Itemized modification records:
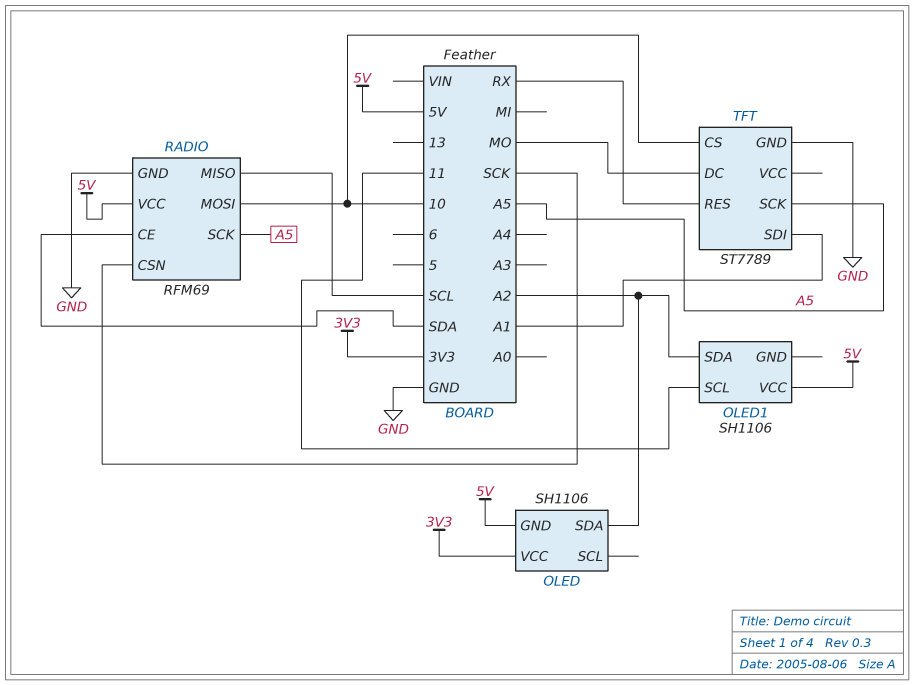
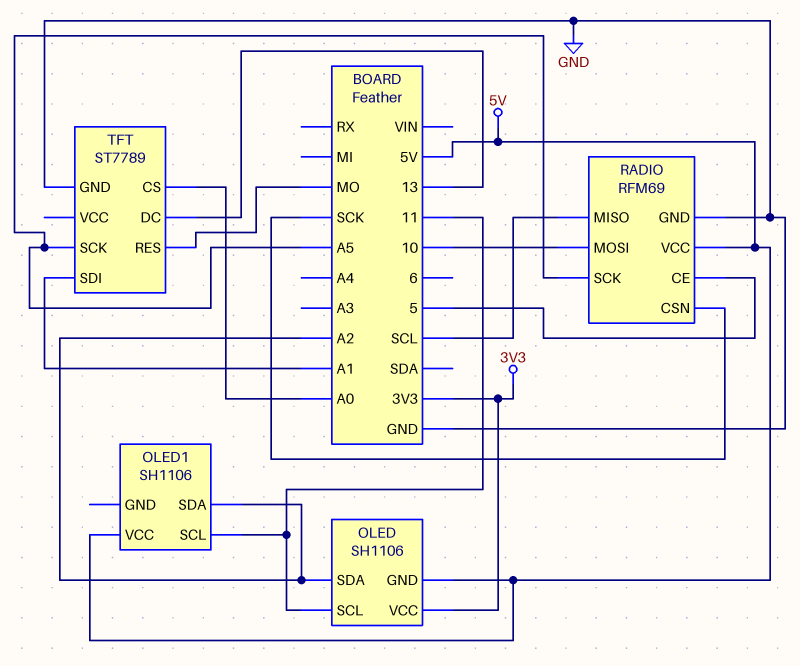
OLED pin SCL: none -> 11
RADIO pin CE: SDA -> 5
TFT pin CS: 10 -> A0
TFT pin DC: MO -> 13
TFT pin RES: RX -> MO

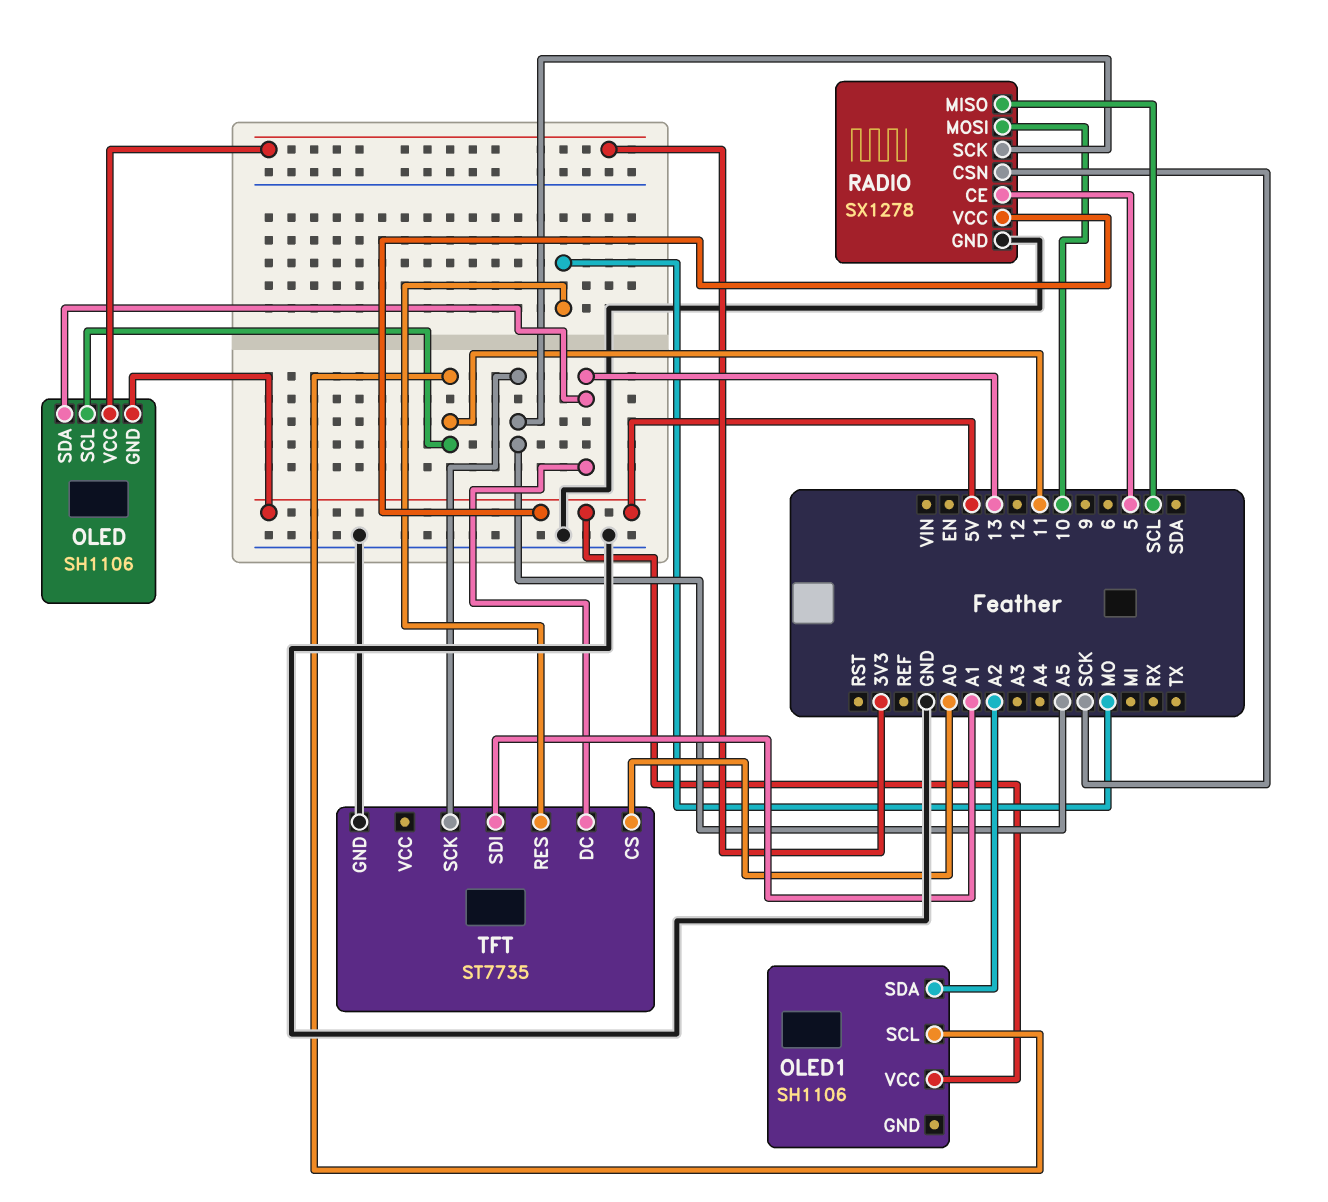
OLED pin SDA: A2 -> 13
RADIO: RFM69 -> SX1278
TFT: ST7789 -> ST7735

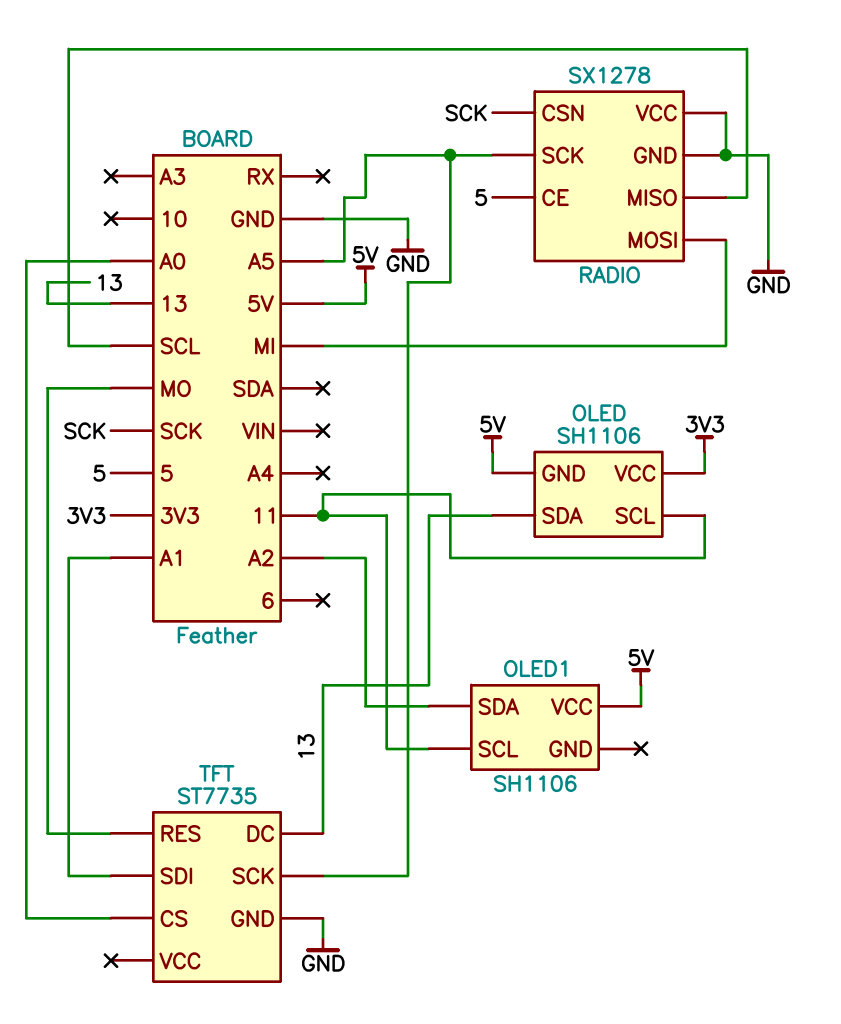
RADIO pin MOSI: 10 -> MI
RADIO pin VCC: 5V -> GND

---

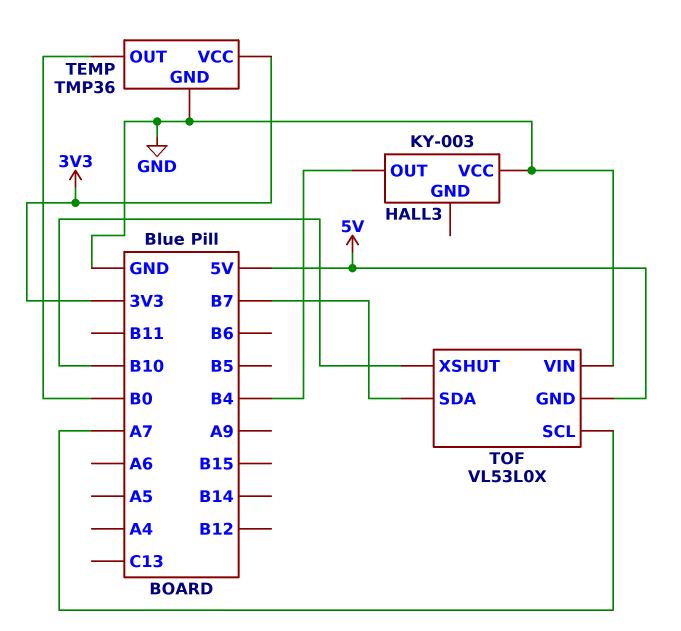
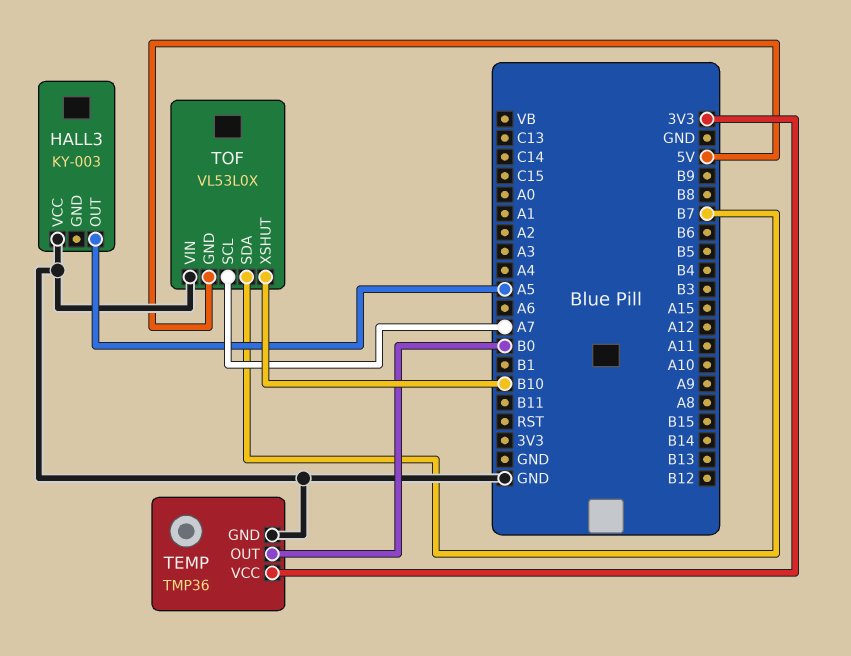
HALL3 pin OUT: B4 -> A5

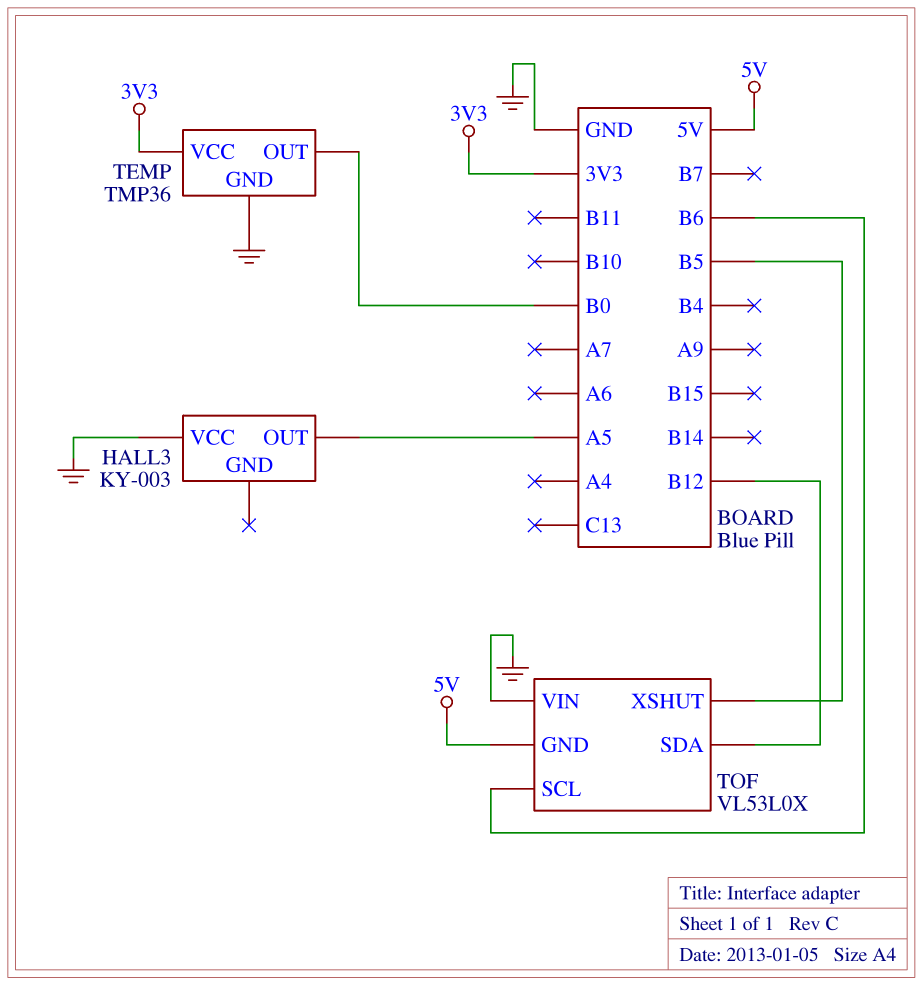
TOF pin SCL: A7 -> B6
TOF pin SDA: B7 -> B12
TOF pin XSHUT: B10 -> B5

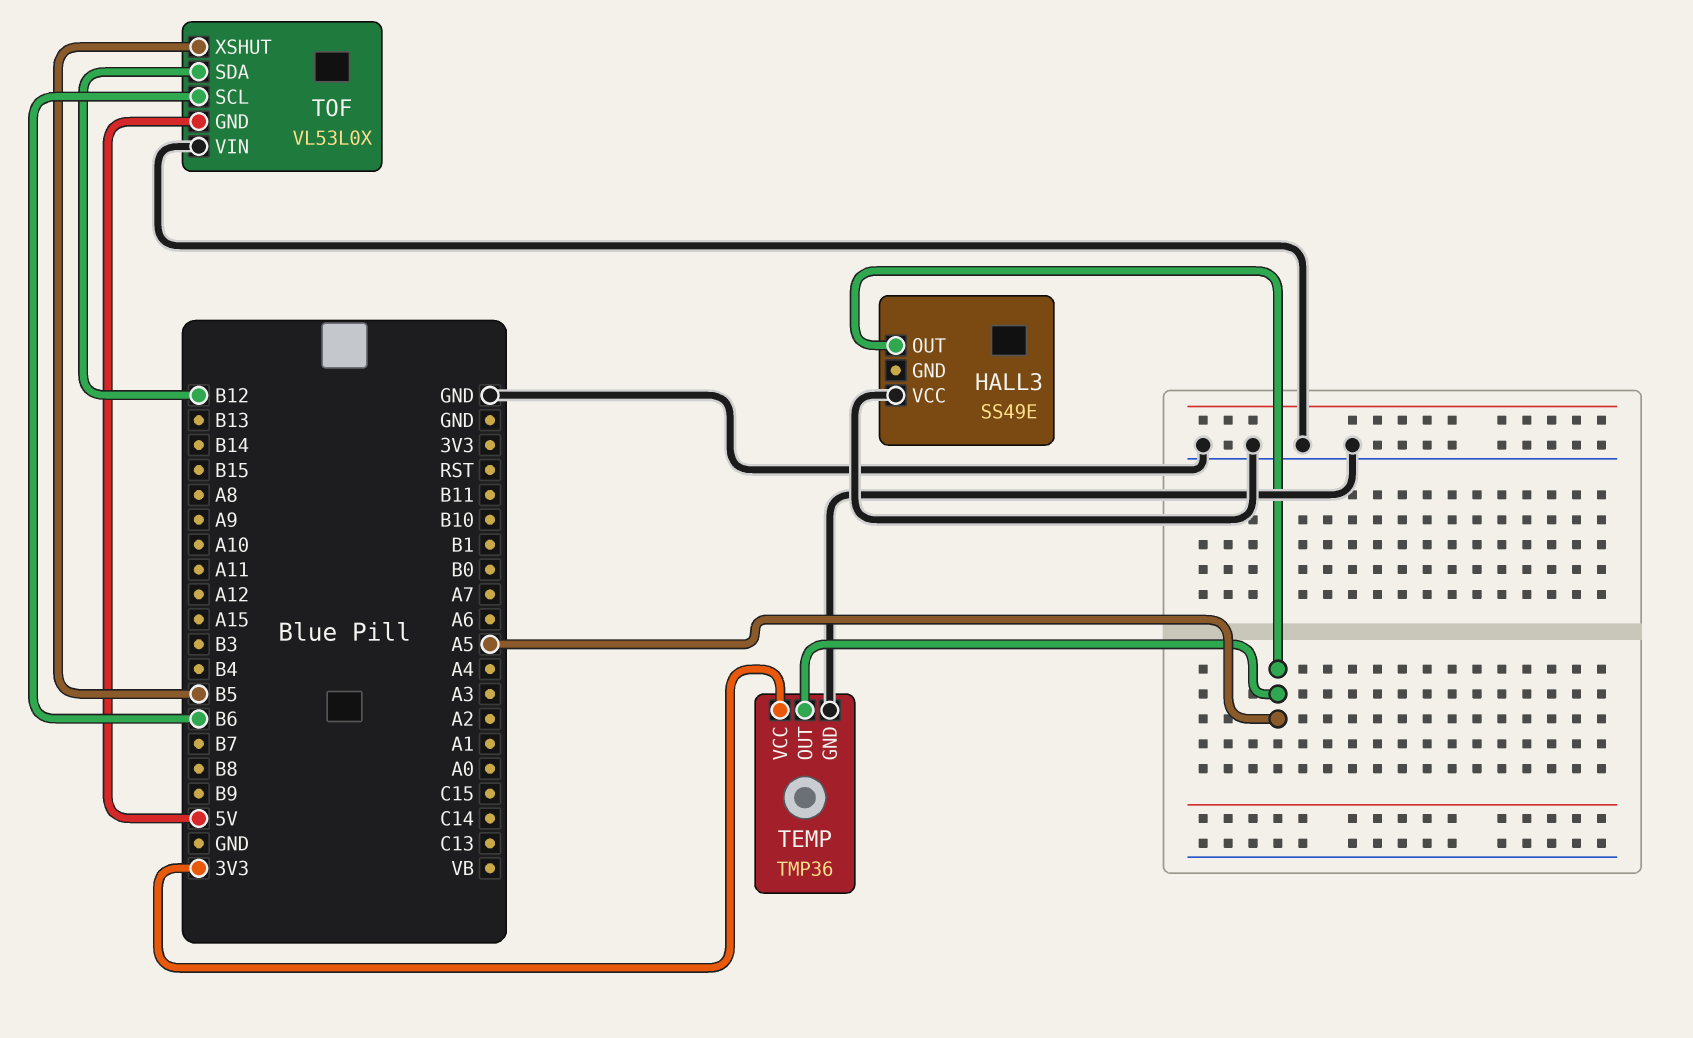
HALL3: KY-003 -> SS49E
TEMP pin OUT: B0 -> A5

# [TASK DIRECTIONS]
From the entries above, copy exactly the lines starting at the one with "TOF pin SDA: B7 -> B12" and stopping at the one with "TEMP pin OUT: B0 -> A5", keeping both ends. Drop the pictures.

# [PROBLEM SOLUTION]
TOF pin SDA: B7 -> B12
TOF pin XSHUT: B10 -> B5

HALL3: KY-003 -> SS49E
TEMP pin OUT: B0 -> A5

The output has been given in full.